## Stored data entries
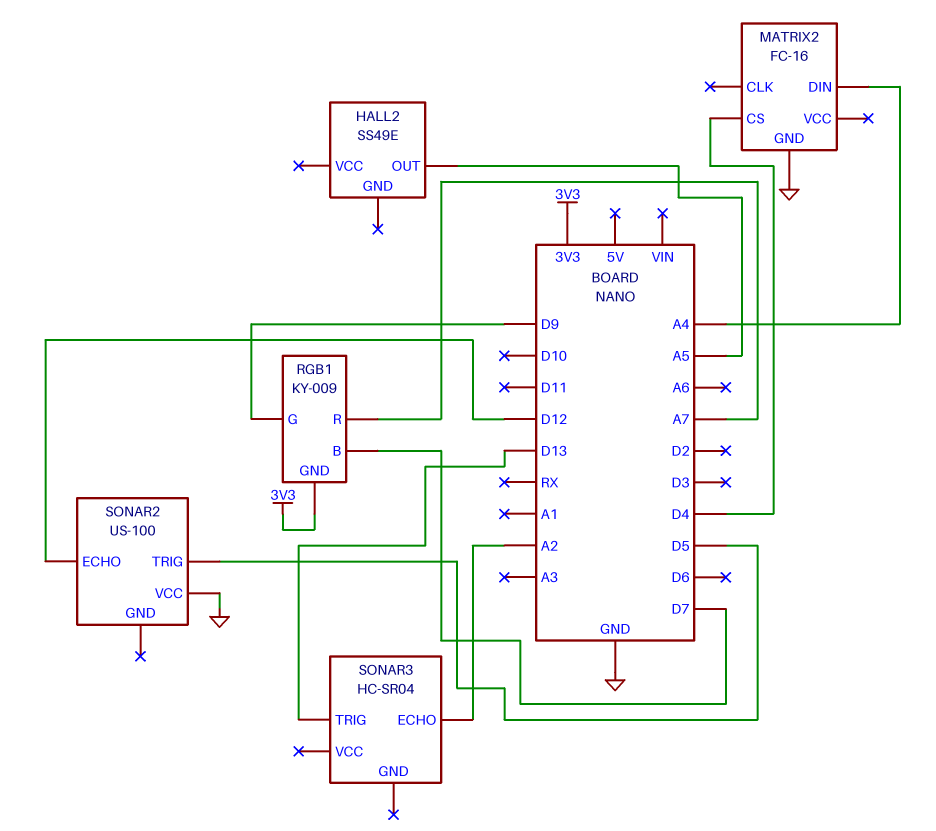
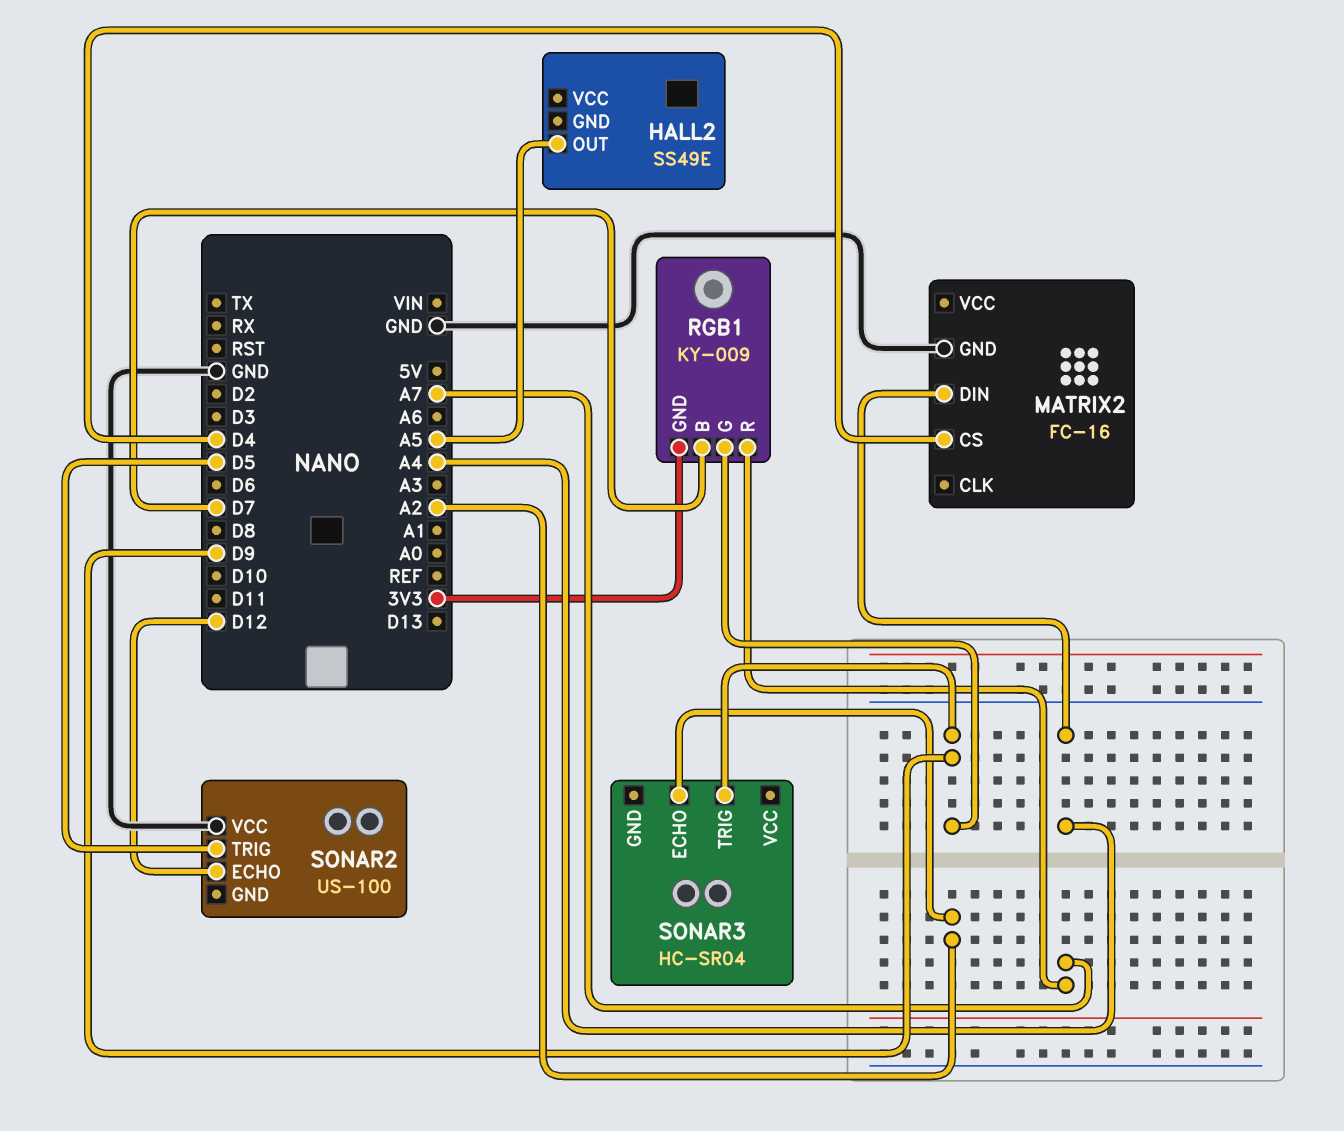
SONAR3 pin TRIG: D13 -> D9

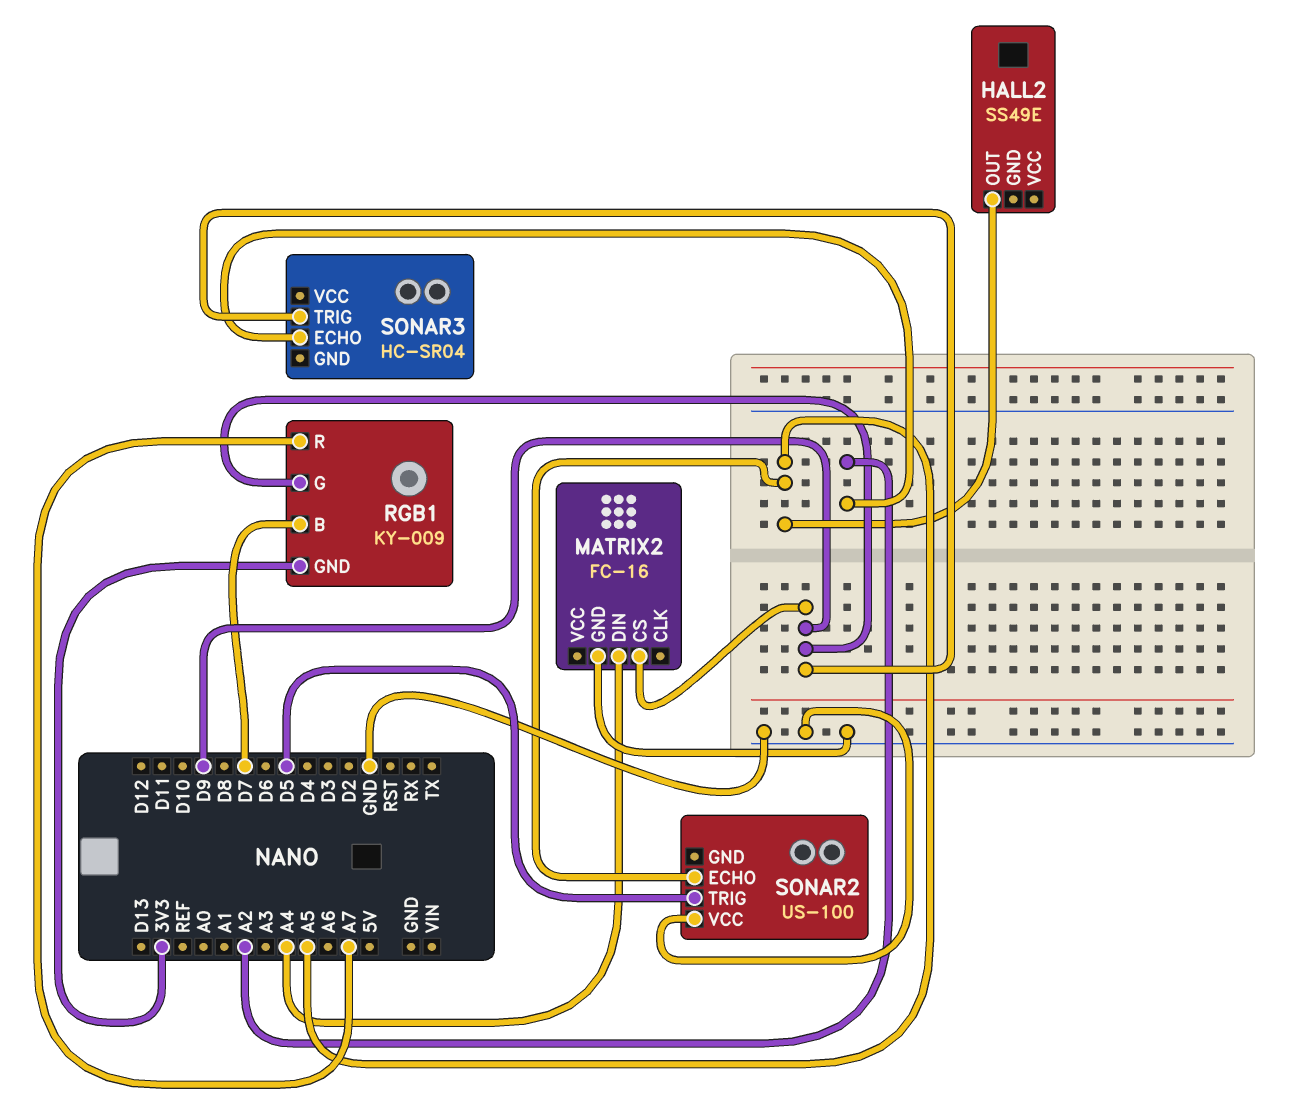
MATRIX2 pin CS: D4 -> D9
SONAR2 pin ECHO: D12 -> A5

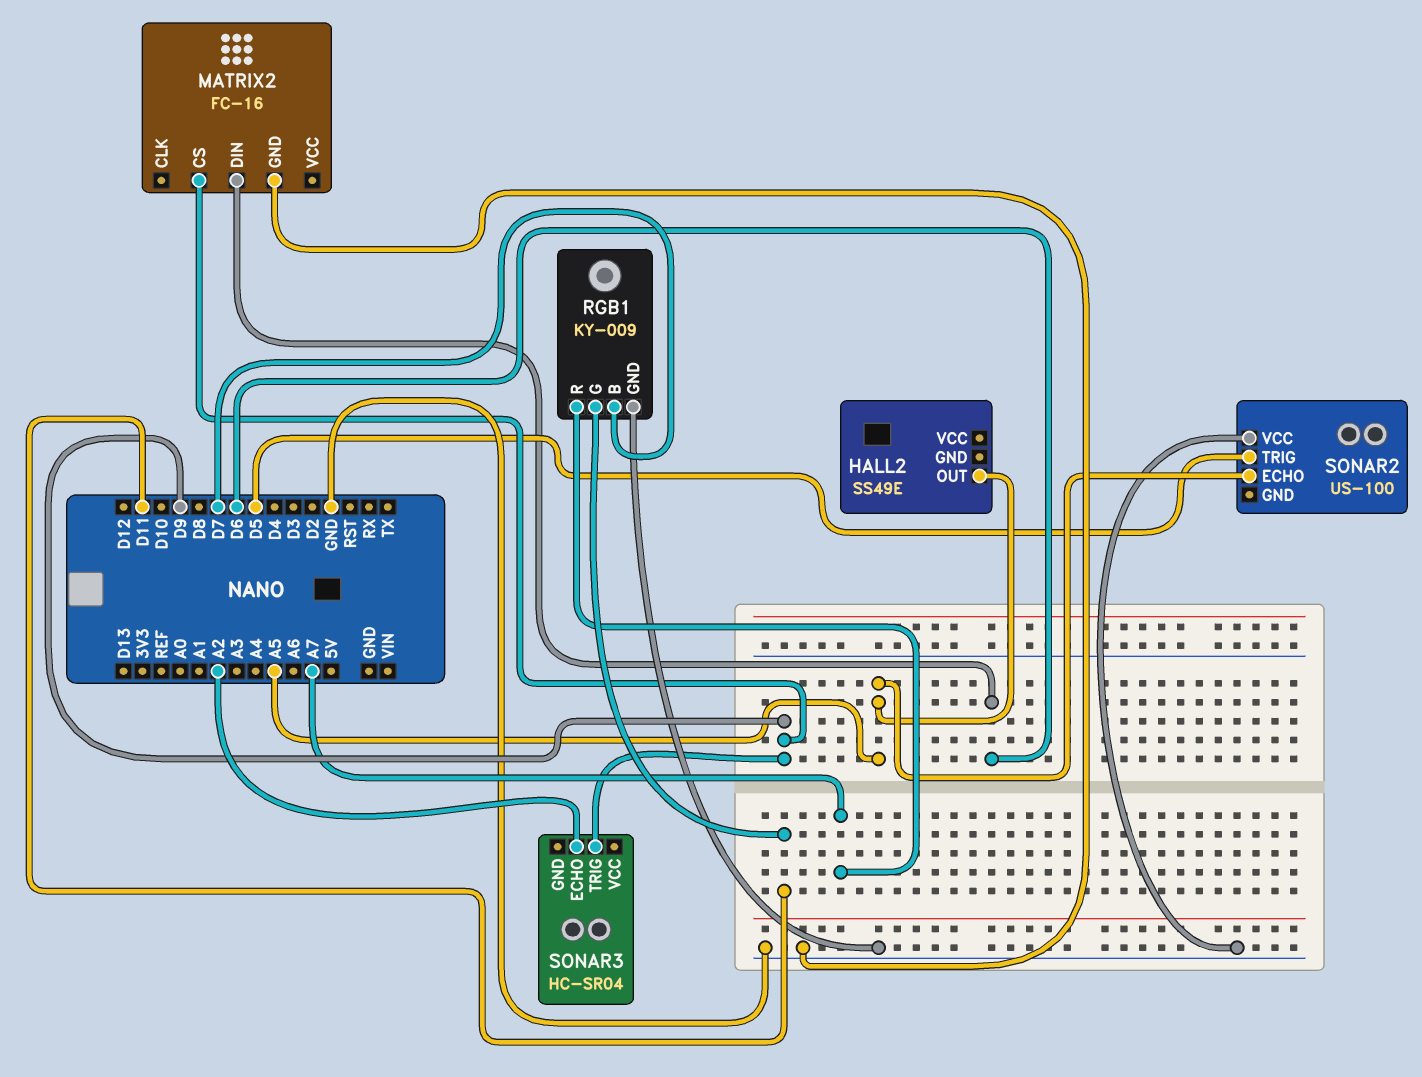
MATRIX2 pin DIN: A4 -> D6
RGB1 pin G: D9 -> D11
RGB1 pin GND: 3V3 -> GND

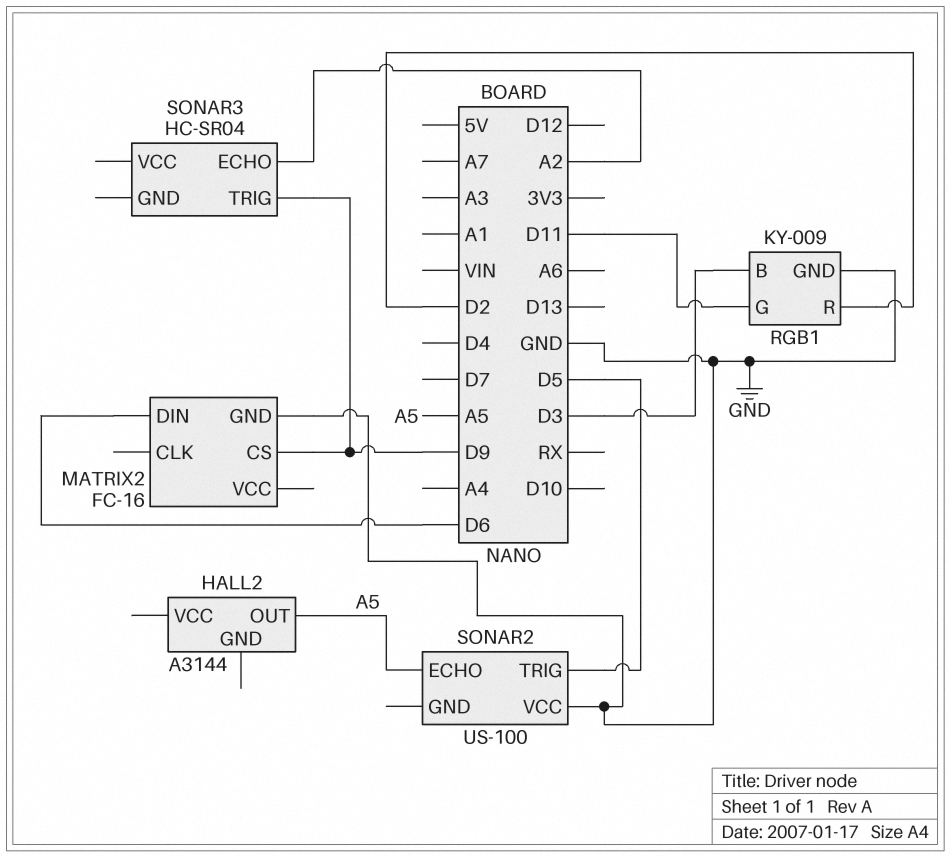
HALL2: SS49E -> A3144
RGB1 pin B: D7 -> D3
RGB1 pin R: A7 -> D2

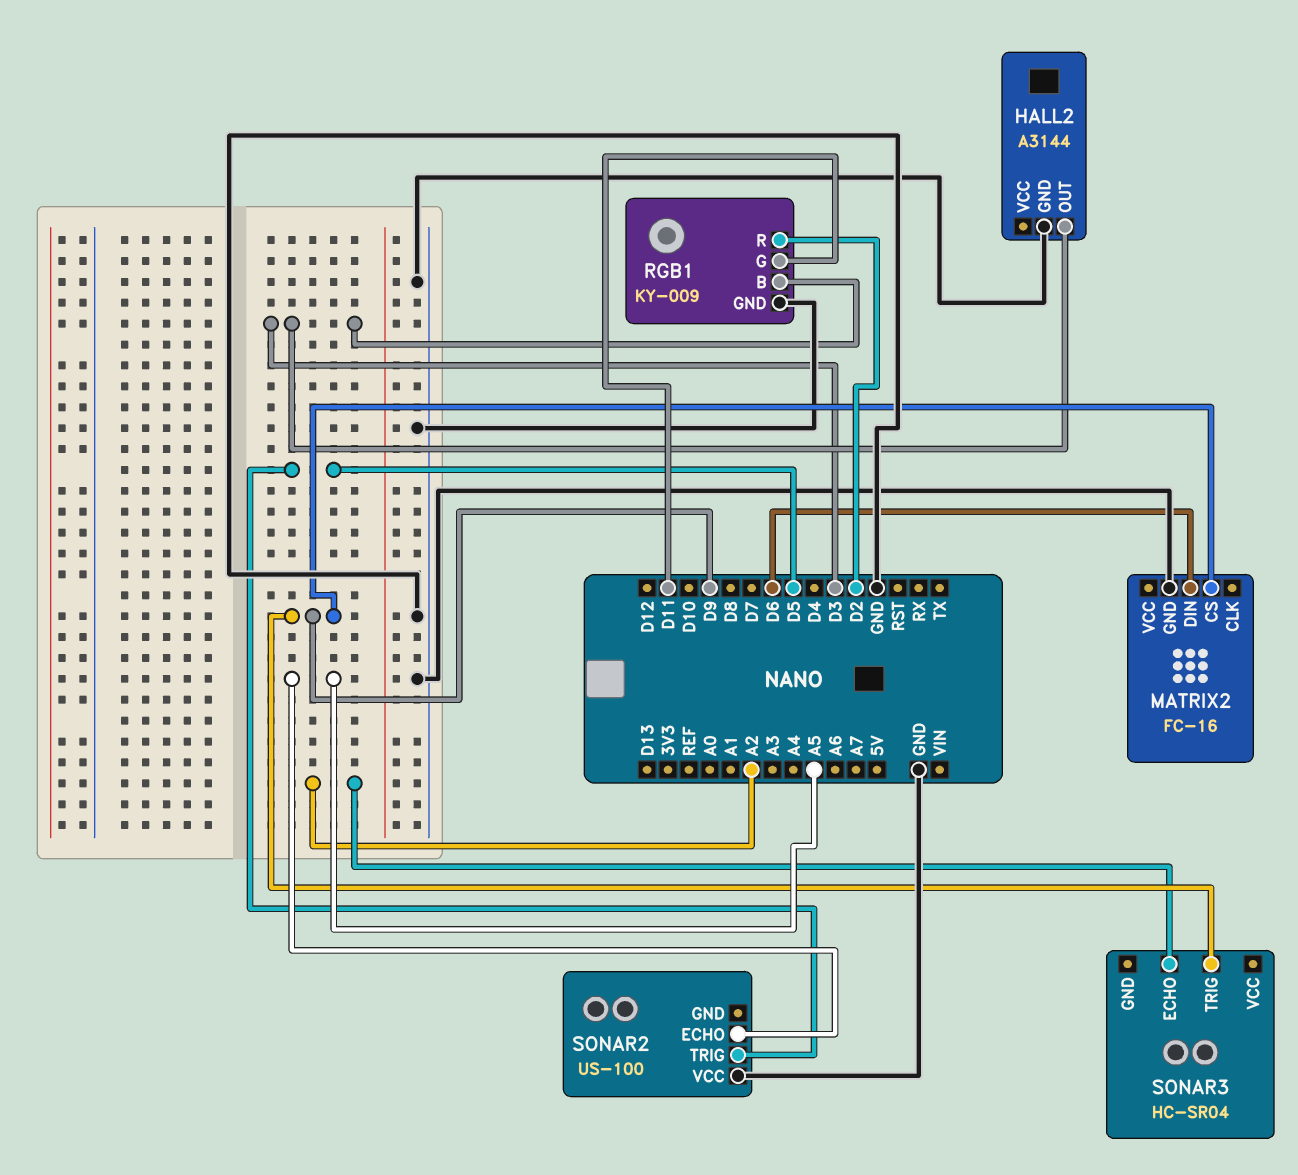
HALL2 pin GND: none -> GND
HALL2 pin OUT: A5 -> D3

## TASK DIRECTIONS
Set down the entries above exactly; no pictures belong in the copy.

## WRITTEN RESPONSE
SONAR3 pin TRIG: D13 -> D9

MATRIX2 pin CS: D4 -> D9
SONAR2 pin ECHO: D12 -> A5

MATRIX2 pin DIN: A4 -> D6
RGB1 pin G: D9 -> D11
RGB1 pin GND: 3V3 -> GND

HALL2: SS49E -> A3144
RGB1 pin B: D7 -> D3
RGB1 pin R: A7 -> D2

HALL2 pin GND: none -> GND
HALL2 pin OUT: A5 -> D3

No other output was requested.